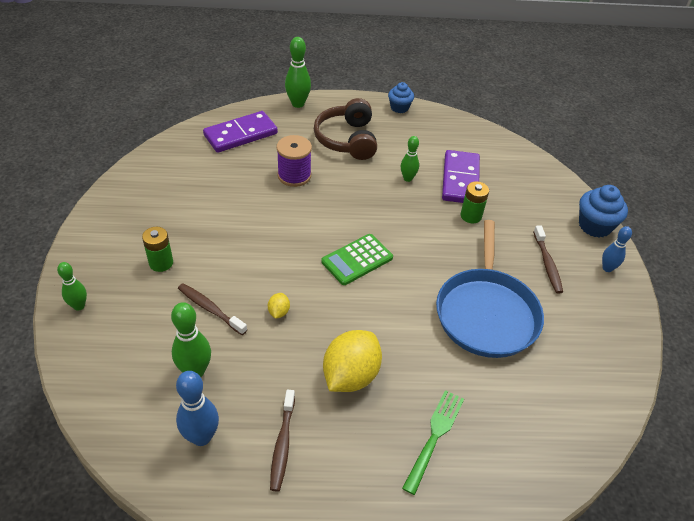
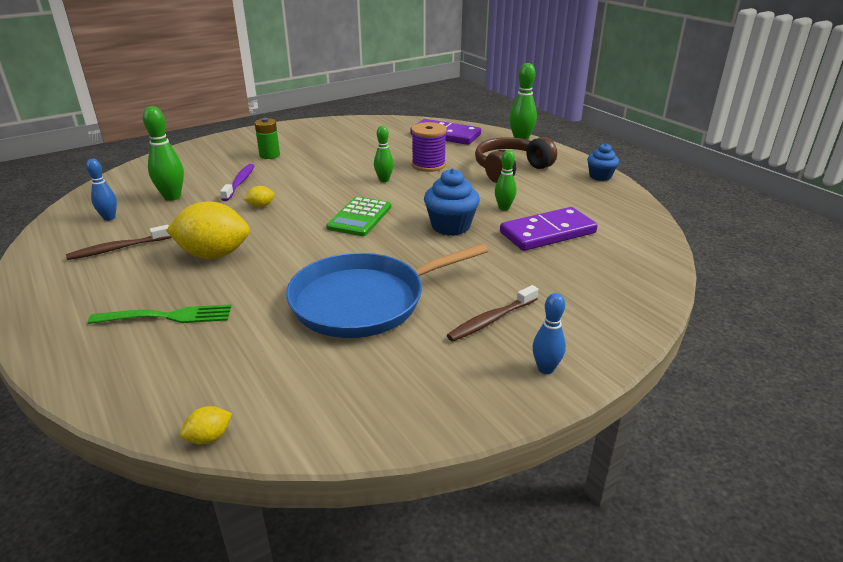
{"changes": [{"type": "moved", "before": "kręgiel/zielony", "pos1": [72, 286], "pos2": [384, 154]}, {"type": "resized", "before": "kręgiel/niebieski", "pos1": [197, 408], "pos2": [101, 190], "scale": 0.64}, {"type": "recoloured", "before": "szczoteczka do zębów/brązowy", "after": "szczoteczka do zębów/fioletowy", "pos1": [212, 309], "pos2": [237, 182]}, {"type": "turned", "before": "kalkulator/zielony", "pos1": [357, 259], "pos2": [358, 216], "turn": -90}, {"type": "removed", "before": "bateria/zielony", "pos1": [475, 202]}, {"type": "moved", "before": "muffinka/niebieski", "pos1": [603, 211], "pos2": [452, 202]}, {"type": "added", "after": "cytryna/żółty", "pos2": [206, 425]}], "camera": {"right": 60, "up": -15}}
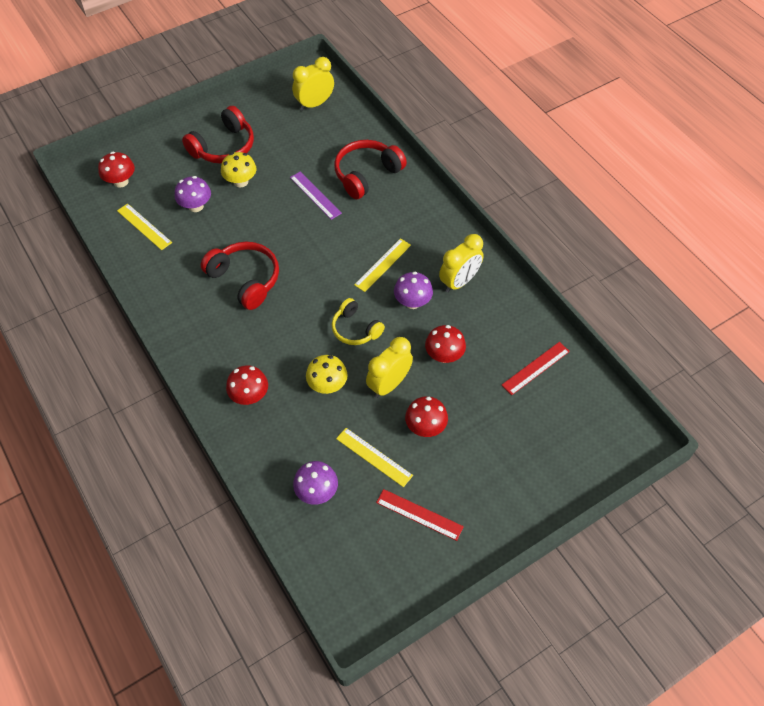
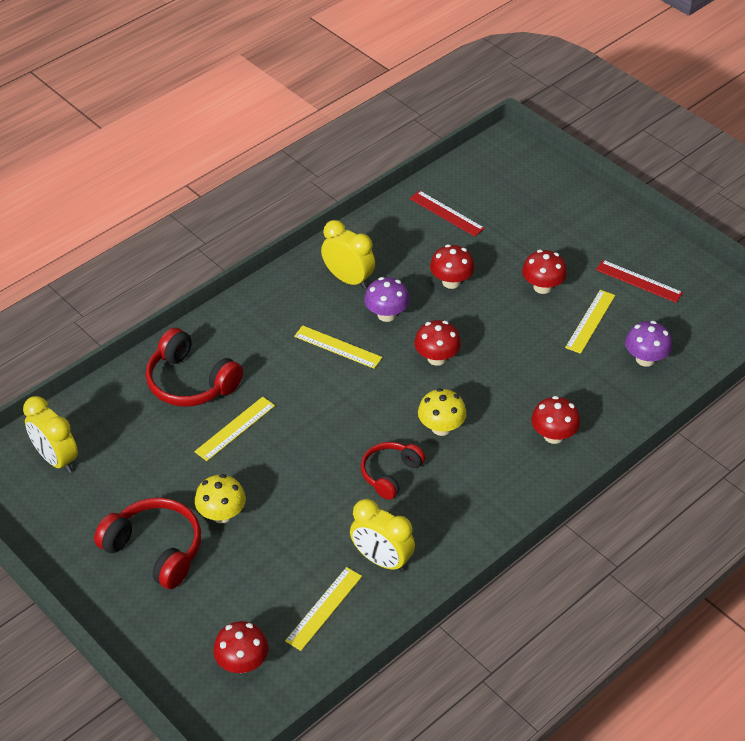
{"changes": [{"type": "removed", "before": "grzyb/fioletowy", "pos1": [193, 194]}, {"type": "resized", "before": "słuchawki/czerwony", "pos1": [240, 276], "pos2": [393, 471], "scale": 0.65}, {"type": "recoloured", "before": "linijka/fioletowy", "after": "linijka/żółty", "pos1": [316, 195], "pos2": [234, 429]}, {"type": "moved", "before": "grzyb/żółty", "pos1": [327, 374], "pos2": [442, 412]}, {"type": "replaced", "before": "słuchawki/żółty", "after": "grzyb/czerwony", "pos1": [358, 321], "pos2": [437, 343]}, {"type": "moved", "before": "budzik/żółty", "pos1": [389, 367], "pos2": [382, 535]}, {"type": "turned", "before": "linijka/czerwony", "pos1": [420, 515], "pos2": [639, 281], "turn": -75}], "camera": {"right": -100, "up": -10}}
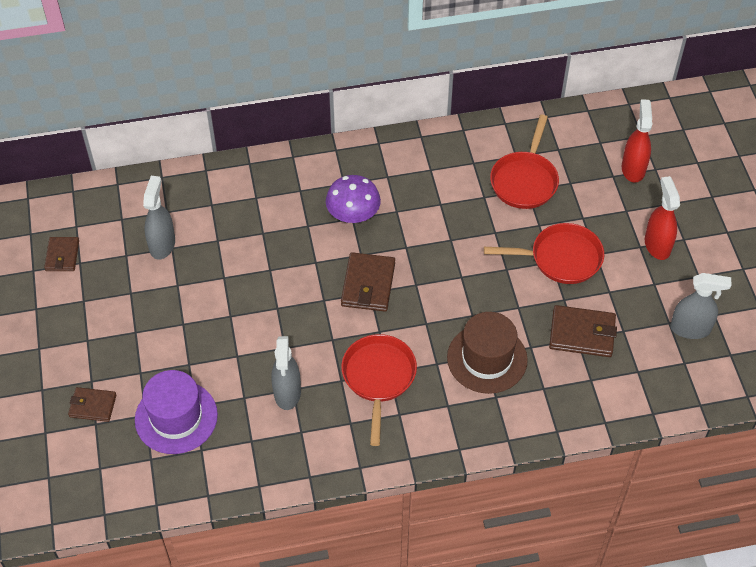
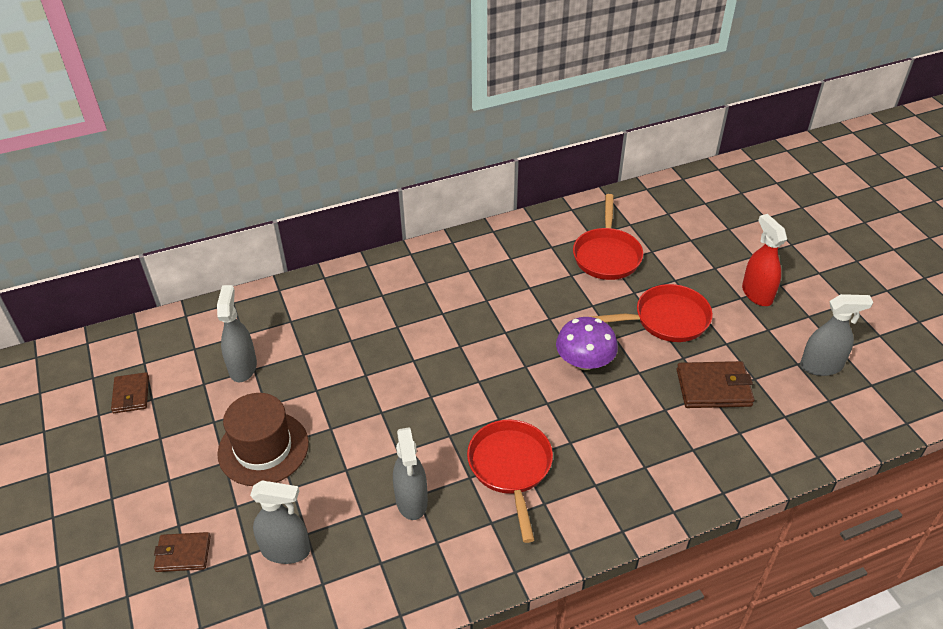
{"changes": [{"type": "replaced", "before": "kapelusz/fioletowy", "after": "spryskiwacz/szary", "pos1": [176, 412], "pos2": [280, 522]}, {"type": "moved", "before": "grzyb/fioletowy", "pos1": [353, 199], "pos2": [587, 343]}, {"type": "removed", "before": "portfel/brązowy", "pos1": [368, 282]}, {"type": "moved", "before": "kapelusz/brązowy", "pos1": [487, 353], "pos2": [263, 439]}, {"type": "removed", "before": "spryskiwacz/czerwony", "pos1": [637, 141]}], "camera": {"right": -10, "up": -10}}
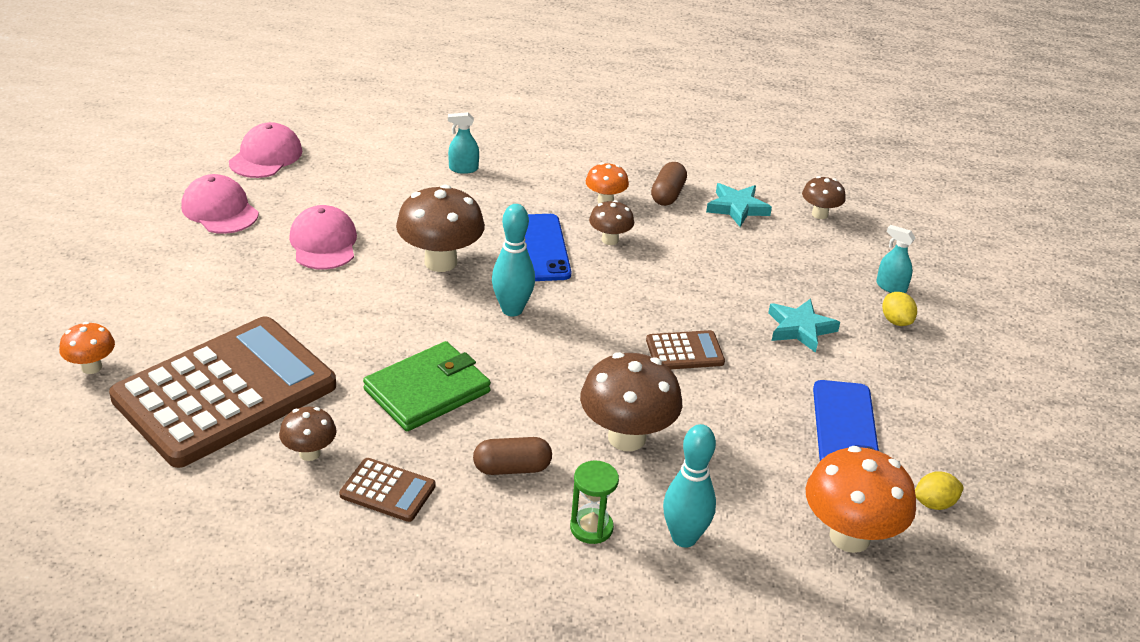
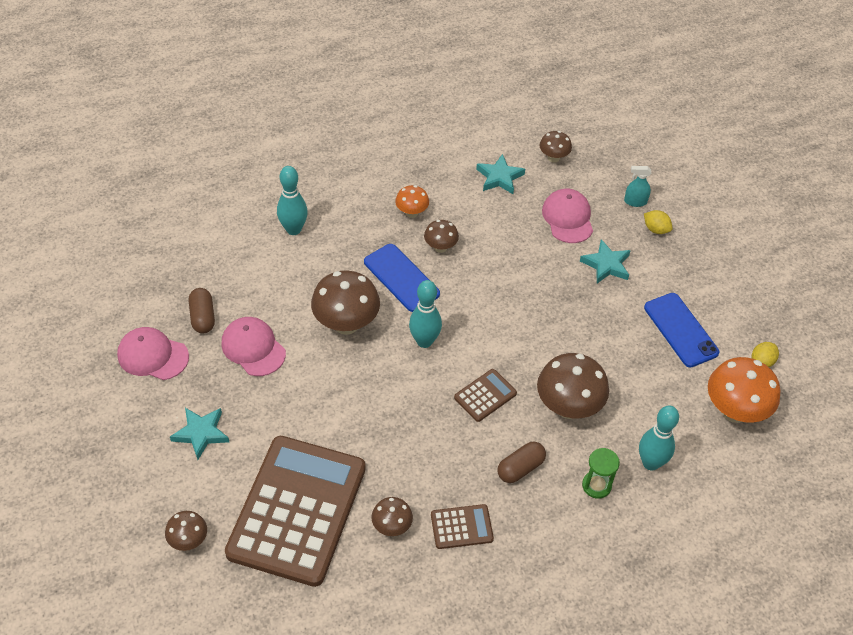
{"changes": [{"type": "recoloured", "before": "grzyb/pomarańczowy", "after": "grzyb/brązowy", "pos1": [87, 348], "pos2": [186, 531]}, {"type": "moved", "before": "czapka/różowy", "pos1": [265, 150], "pos2": [567, 216]}, {"type": "removed", "before": "portfel/zielony", "pos1": [427, 386]}, {"type": "replaced", "before": "spryskiwacz/turkusowy", "after": "kręgiel/turkusowy", "pos1": [463, 143], "pos2": [292, 200]}, {"type": "moved", "before": "kalkulator/brązowy", "pos1": [685, 349], "pos2": [485, 395]}, {"type": "moved", "before": "kapsułka/brązowy", "pos1": [669, 184], "pos2": [202, 310]}, {"type": "added", "after": "gwiazda/turkusowy", "pos2": [199, 434]}], "camera": {"right": -30, "up": 15}}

Instructions for the task:
The expected output is the full material above, word for word, without pictures.

Answer space:
{"changes": [{"type": "moved", "before": "kręgiel/zielony", "pos1": [72, 286], "pos2": [384, 154]}, {"type": "resized", "before": "kręgiel/niebieski", "pos1": [197, 408], "pos2": [101, 190], "scale": 0.64}, {"type": "recoloured", "before": "szczoteczka do zębów/brązowy", "after": "szczoteczka do zębów/fioletowy", "pos1": [212, 309], "pos2": [237, 182]}, {"type": "turned", "before": "kalkulator/zielony", "pos1": [357, 259], "pos2": [358, 216], "turn": -90}, {"type": "removed", "before": "bateria/zielony", "pos1": [475, 202]}, {"type": "moved", "before": "muffinka/niebieski", "pos1": [603, 211], "pos2": [452, 202]}, {"type": "added", "after": "cytryna/żółty", "pos2": [206, 425]}], "camera": {"right": 60, "up": -15}}
{"changes": [{"type": "removed", "before": "grzyb/fioletowy", "pos1": [193, 194]}, {"type": "resized", "before": "słuchawki/czerwony", "pos1": [240, 276], "pos2": [393, 471], "scale": 0.65}, {"type": "recoloured", "before": "linijka/fioletowy", "after": "linijka/żółty", "pos1": [316, 195], "pos2": [234, 429]}, {"type": "moved", "before": "grzyb/żółty", "pos1": [327, 374], "pos2": [442, 412]}, {"type": "replaced", "before": "słuchawki/żółty", "after": "grzyb/czerwony", "pos1": [358, 321], "pos2": [437, 343]}, {"type": "moved", "before": "budzik/żółty", "pos1": [389, 367], "pos2": [382, 535]}, {"type": "turned", "before": "linijka/czerwony", "pos1": [420, 515], "pos2": [639, 281], "turn": -75}], "camera": {"right": -100, "up": -10}}
{"changes": [{"type": "replaced", "before": "kapelusz/fioletowy", "after": "spryskiwacz/szary", "pos1": [176, 412], "pos2": [280, 522]}, {"type": "moved", "before": "grzyb/fioletowy", "pos1": [353, 199], "pos2": [587, 343]}, {"type": "removed", "before": "portfel/brązowy", "pos1": [368, 282]}, {"type": "moved", "before": "kapelusz/brązowy", "pos1": [487, 353], "pos2": [263, 439]}, {"type": "removed", "before": "spryskiwacz/czerwony", "pos1": [637, 141]}], "camera": {"right": -10, "up": -10}}
{"changes": [{"type": "recoloured", "before": "grzyb/pomarańczowy", "after": "grzyb/brązowy", "pos1": [87, 348], "pos2": [186, 531]}, {"type": "moved", "before": "czapka/różowy", "pos1": [265, 150], "pos2": [567, 216]}, {"type": "removed", "before": "portfel/zielony", "pos1": [427, 386]}, {"type": "replaced", "before": "spryskiwacz/turkusowy", "after": "kręgiel/turkusowy", "pos1": [463, 143], "pos2": [292, 200]}, {"type": "moved", "before": "kalkulator/brązowy", "pos1": [685, 349], "pos2": [485, 395]}, {"type": "moved", "before": "kapsułka/brązowy", "pos1": [669, 184], "pos2": [202, 310]}, {"type": "added", "after": "gwiazda/turkusowy", "pos2": [199, 434]}], "camera": {"right": -30, "up": 15}}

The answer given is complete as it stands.